**Data extract**:
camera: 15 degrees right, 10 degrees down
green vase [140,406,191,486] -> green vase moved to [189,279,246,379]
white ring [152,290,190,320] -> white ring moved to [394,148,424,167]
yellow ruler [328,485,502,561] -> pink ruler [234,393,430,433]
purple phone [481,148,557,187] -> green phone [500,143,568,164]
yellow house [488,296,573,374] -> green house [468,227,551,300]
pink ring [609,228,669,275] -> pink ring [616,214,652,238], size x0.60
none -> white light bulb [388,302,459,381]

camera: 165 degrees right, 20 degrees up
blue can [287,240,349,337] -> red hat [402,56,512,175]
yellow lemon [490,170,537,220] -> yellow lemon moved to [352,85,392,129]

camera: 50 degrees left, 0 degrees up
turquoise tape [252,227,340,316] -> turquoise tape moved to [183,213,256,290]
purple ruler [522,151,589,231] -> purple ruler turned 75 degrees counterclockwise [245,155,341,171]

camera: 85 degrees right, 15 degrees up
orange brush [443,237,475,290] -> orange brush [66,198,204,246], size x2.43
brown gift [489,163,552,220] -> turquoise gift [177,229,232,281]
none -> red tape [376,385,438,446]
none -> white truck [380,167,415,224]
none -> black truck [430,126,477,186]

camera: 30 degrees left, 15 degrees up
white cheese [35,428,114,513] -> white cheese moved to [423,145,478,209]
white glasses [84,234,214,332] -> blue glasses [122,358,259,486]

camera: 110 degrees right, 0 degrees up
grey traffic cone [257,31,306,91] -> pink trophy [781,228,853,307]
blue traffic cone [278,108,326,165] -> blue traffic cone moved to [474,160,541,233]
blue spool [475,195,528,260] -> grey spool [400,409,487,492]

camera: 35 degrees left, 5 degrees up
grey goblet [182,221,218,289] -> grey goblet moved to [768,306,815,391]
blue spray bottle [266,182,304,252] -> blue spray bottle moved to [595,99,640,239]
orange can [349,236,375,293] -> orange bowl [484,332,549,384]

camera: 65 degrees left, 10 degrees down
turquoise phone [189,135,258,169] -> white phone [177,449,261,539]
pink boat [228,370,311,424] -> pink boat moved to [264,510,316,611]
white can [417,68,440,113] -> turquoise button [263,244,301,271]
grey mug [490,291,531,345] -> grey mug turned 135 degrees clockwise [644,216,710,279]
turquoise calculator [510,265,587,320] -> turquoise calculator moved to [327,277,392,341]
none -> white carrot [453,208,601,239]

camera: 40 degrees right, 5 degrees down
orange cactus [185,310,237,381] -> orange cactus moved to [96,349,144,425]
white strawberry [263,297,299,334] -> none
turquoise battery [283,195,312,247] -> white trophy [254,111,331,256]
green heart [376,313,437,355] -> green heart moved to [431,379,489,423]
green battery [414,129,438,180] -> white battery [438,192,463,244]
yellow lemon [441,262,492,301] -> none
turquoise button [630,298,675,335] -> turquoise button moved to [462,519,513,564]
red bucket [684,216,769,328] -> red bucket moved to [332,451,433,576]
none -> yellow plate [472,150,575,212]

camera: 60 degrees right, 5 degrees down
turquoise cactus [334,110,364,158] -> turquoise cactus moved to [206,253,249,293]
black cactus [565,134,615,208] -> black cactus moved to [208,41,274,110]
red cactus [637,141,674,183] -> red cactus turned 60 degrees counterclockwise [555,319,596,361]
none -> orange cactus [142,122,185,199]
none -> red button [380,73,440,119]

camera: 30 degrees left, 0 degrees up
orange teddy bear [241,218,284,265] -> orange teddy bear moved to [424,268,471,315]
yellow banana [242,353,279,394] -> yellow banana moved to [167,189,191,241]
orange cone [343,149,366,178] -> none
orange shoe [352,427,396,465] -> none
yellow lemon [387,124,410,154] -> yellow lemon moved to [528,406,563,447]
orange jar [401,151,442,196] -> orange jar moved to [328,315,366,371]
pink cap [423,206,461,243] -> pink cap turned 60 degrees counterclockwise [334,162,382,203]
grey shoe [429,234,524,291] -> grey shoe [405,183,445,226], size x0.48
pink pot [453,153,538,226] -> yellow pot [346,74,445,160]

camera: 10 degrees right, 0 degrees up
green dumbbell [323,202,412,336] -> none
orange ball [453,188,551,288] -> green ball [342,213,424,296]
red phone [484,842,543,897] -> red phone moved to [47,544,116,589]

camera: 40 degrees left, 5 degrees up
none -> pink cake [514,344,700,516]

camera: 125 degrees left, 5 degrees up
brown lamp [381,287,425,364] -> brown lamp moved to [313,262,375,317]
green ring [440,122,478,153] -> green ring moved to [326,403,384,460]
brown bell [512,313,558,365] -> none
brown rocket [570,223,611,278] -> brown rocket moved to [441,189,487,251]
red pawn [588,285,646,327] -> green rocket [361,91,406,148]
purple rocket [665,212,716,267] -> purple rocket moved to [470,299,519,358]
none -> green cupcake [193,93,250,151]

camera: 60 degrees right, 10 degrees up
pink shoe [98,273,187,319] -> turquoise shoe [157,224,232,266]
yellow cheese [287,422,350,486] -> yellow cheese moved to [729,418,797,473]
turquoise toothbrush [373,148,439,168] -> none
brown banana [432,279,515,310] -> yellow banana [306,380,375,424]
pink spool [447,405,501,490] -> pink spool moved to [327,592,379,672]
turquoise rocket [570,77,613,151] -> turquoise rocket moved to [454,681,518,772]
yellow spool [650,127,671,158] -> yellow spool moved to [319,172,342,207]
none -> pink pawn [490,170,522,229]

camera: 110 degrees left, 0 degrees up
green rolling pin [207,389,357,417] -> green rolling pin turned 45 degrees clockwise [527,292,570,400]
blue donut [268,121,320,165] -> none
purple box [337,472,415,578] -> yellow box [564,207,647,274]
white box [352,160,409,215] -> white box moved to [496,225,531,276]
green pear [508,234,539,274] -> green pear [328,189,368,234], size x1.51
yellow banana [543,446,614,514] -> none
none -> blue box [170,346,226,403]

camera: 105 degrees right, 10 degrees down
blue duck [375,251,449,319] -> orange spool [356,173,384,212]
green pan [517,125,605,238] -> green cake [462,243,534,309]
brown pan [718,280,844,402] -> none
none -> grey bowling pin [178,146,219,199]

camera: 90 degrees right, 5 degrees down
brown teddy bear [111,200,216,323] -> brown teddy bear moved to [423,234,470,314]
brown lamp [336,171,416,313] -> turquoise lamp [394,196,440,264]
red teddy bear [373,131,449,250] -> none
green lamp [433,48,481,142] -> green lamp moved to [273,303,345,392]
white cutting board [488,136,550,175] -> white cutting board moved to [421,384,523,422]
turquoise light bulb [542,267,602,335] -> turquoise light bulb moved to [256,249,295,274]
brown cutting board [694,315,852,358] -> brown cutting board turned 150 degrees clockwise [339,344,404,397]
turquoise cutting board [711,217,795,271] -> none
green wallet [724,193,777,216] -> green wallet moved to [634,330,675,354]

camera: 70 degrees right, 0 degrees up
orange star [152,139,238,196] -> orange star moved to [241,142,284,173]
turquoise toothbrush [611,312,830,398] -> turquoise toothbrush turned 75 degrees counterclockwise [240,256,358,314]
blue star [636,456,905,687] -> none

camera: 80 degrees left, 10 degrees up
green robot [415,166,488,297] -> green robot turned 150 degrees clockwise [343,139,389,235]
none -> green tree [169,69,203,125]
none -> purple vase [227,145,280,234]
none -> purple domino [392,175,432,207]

**Work item**: When you answer, output each line of the data exactly as given, from its first line up to and including the one with "yellow ruler [328,485,502,561]".

**Solution below**:
camera: 15 degrees right, 10 degrees down
green vase [140,406,191,486] -> green vase moved to [189,279,246,379]
white ring [152,290,190,320] -> white ring moved to [394,148,424,167]
yellow ruler [328,485,502,561] -> pink ruler [234,393,430,433]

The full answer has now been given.